◆ **Exercise material**:
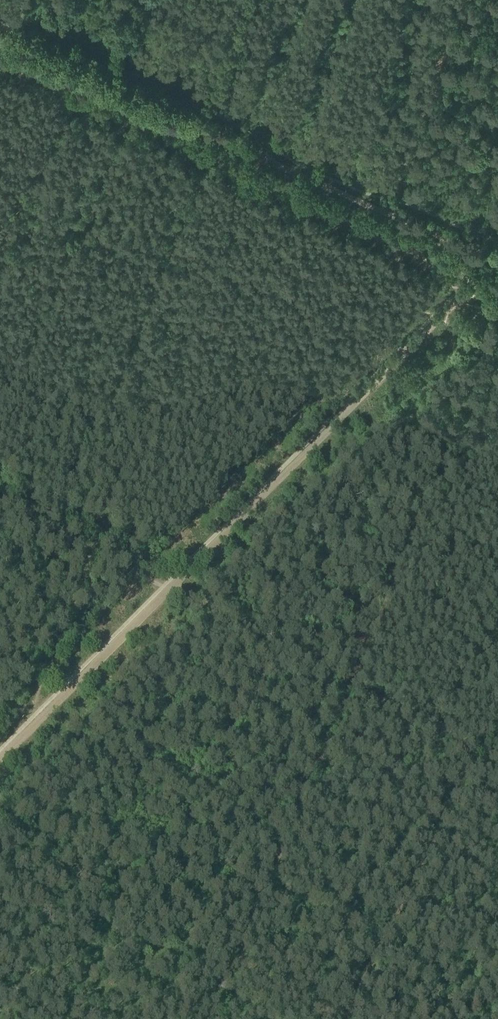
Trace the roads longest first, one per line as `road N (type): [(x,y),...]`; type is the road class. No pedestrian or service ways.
road 1 (track): [(169,590),(496,263)]
road 2 (track): [(480,748),(169,590)]
road 3 (track): [(256,155),(496,263)]
road 4 (track): [(9,750),(169,590)]
road 5 (track): [(0,41),(193,127)]
road 6 (track): [(240,961),(347,1018)]

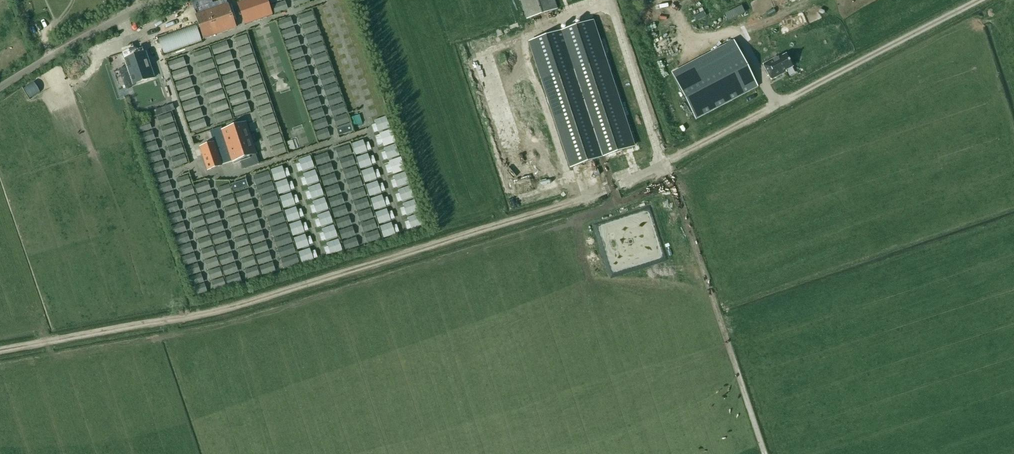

◆ **Task to carry out**:
Give the data again word for word, without pictures.

◆ **Written reply**:
Trace the roads longest first, one per line as `road N (type): [(x,y),...]`; type is the road class. No pedestrian or service ways.
road 1 (track): [(169,590),(496,263)]
road 2 (track): [(480,748),(169,590)]
road 3 (track): [(256,155),(496,263)]
road 4 (track): [(9,750),(169,590)]
road 5 (track): [(0,41),(193,127)]
road 6 (track): [(240,961),(347,1018)]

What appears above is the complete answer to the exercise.